### MATERIAL TO PROCESS

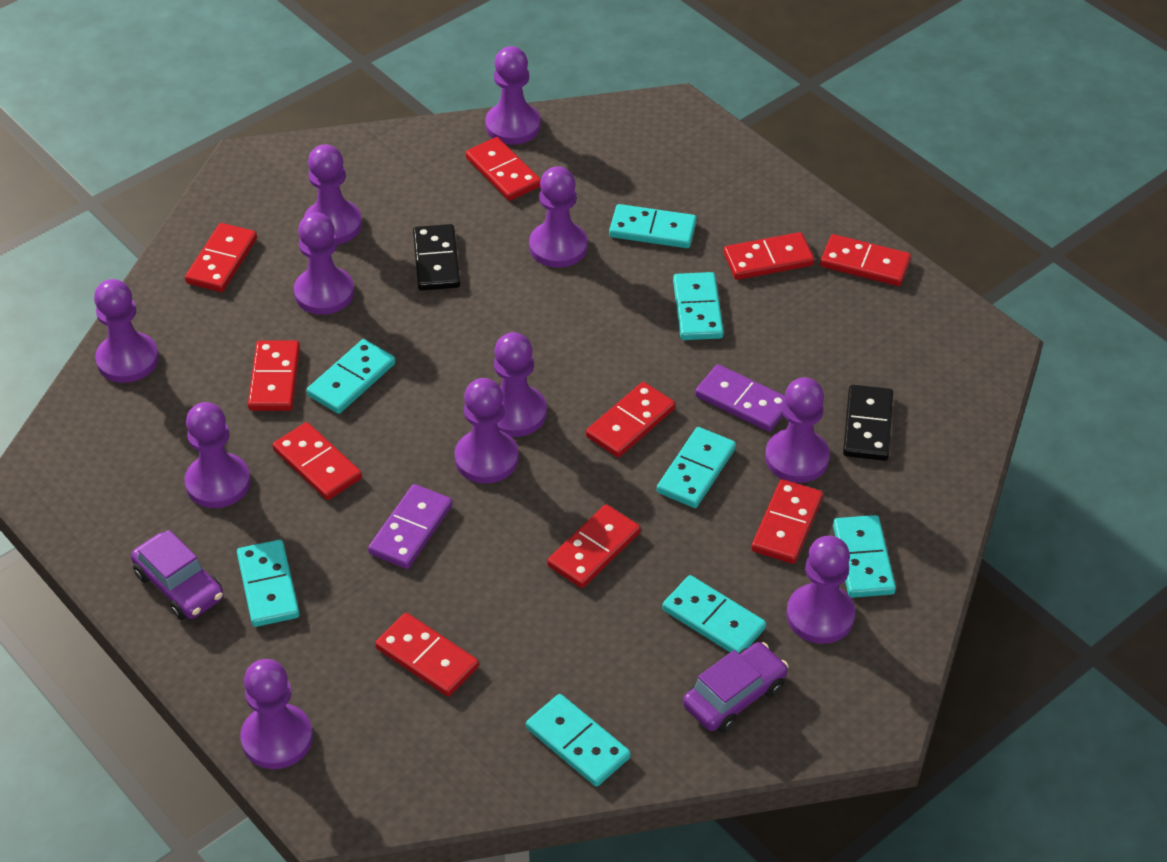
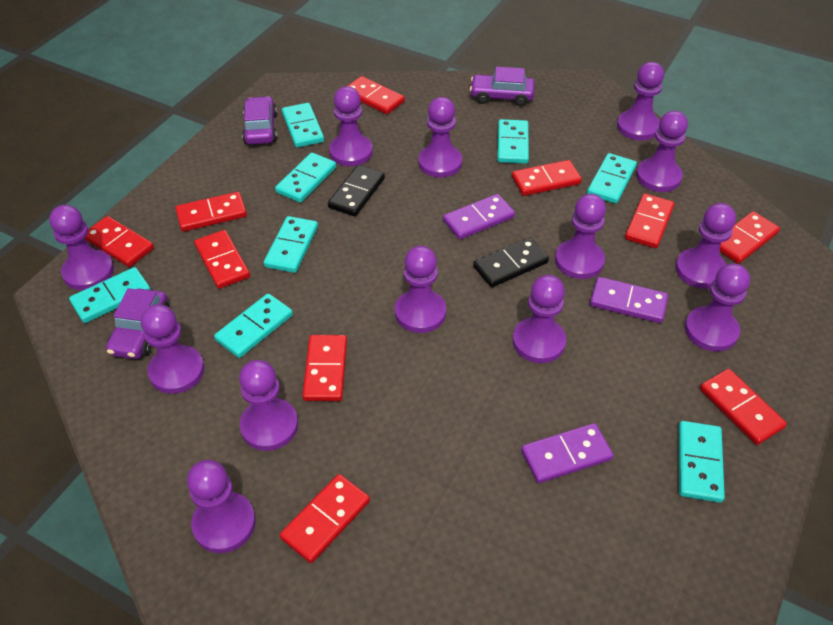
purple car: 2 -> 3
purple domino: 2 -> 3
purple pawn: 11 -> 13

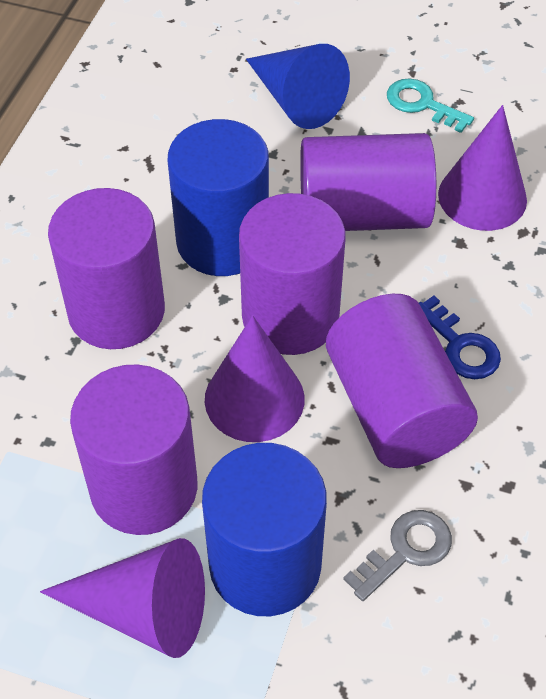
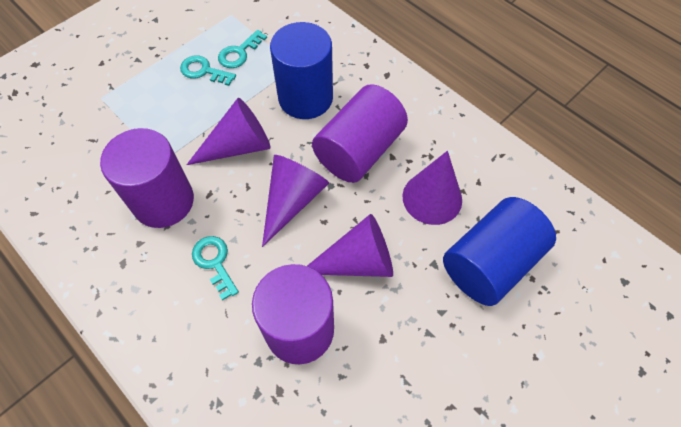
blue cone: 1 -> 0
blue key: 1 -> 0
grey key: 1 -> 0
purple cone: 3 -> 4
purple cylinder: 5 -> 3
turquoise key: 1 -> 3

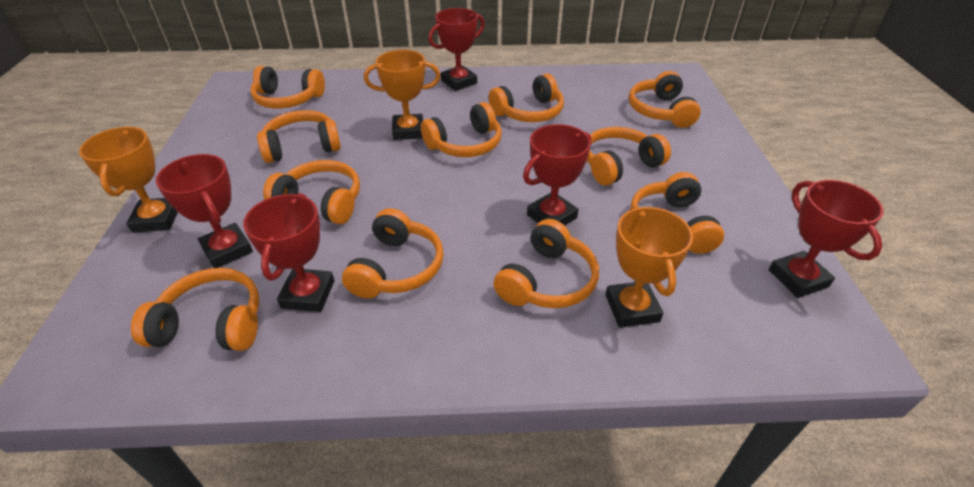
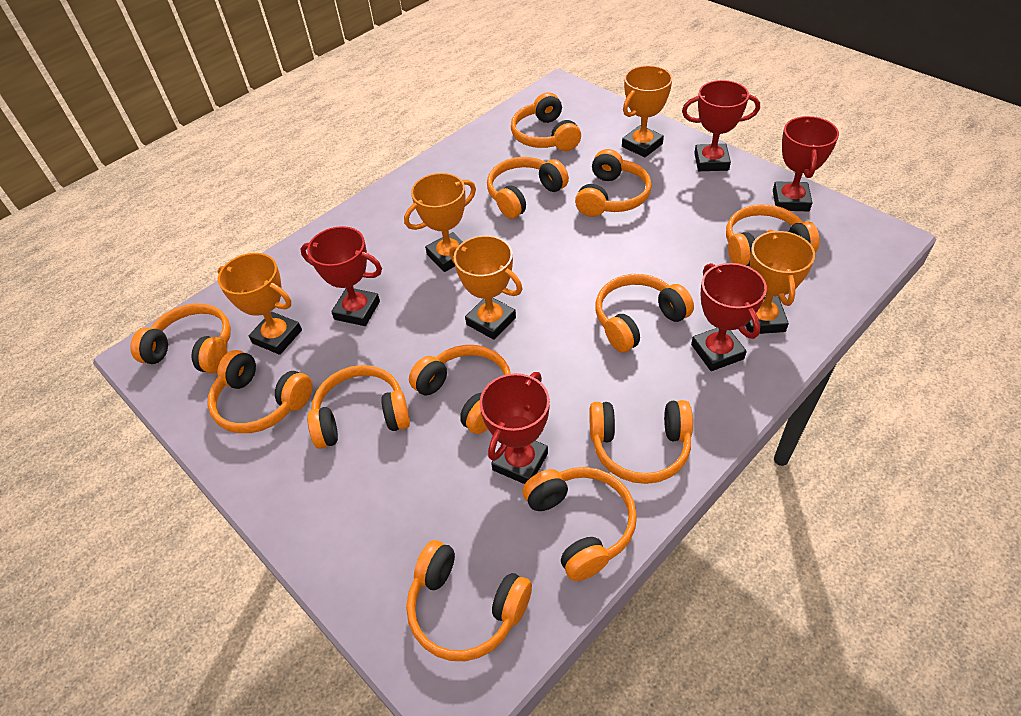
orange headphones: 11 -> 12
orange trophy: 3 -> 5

### WORK REQUIRED
Produce the full material again verbatim, with the pictures dropped.

### RESPONSE BOX
purple car: 2 -> 3
purple domino: 2 -> 3
purple pawn: 11 -> 13

blue cone: 1 -> 0
blue key: 1 -> 0
grey key: 1 -> 0
purple cone: 3 -> 4
purple cylinder: 5 -> 3
turquoise key: 1 -> 3

orange headphones: 11 -> 12
orange trophy: 3 -> 5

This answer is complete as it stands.